Work required: Check every line below, and copy those that include "plane".

[Scene edit records]
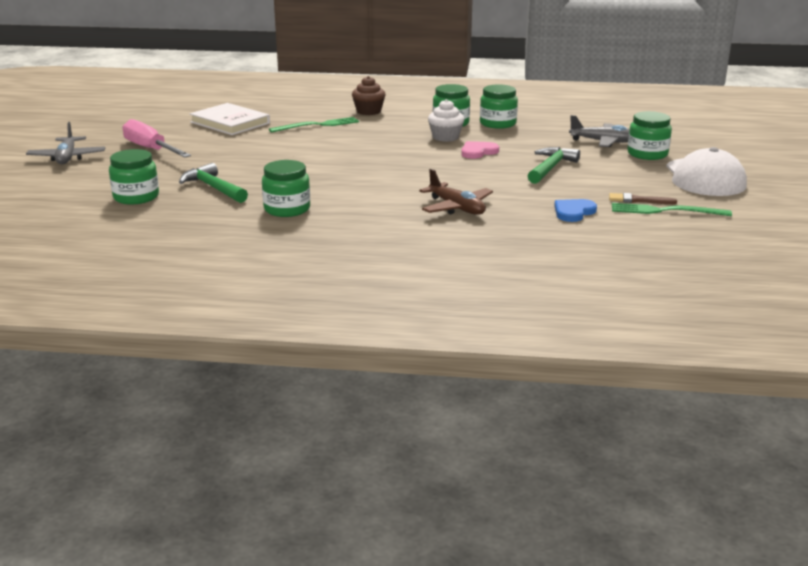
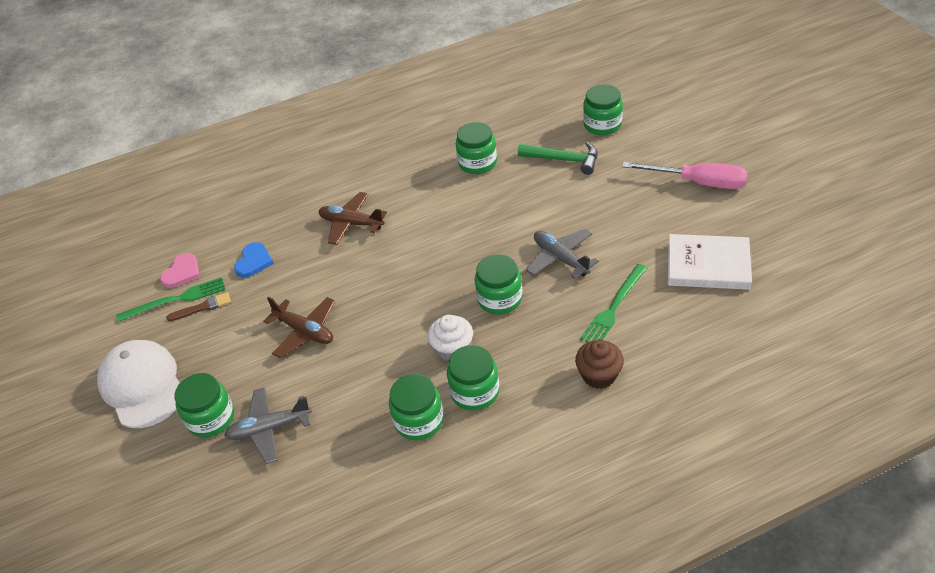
camera: 155 degrees right, 20 degrees up
(67, 158) = (741, 139): grey plane -> grey plane (560, 258)
(385, 145) = (500, 299): none -> green jar
(478, 152) = (395, 331): pink heart -> pink heart (182, 272)
(550, 168) = (305, 331): green hammer -> brown plane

Answer to this task:
(67, 158) = (741, 139): grey plane -> grey plane (560, 258)
(550, 168) = (305, 331): green hammer -> brown plane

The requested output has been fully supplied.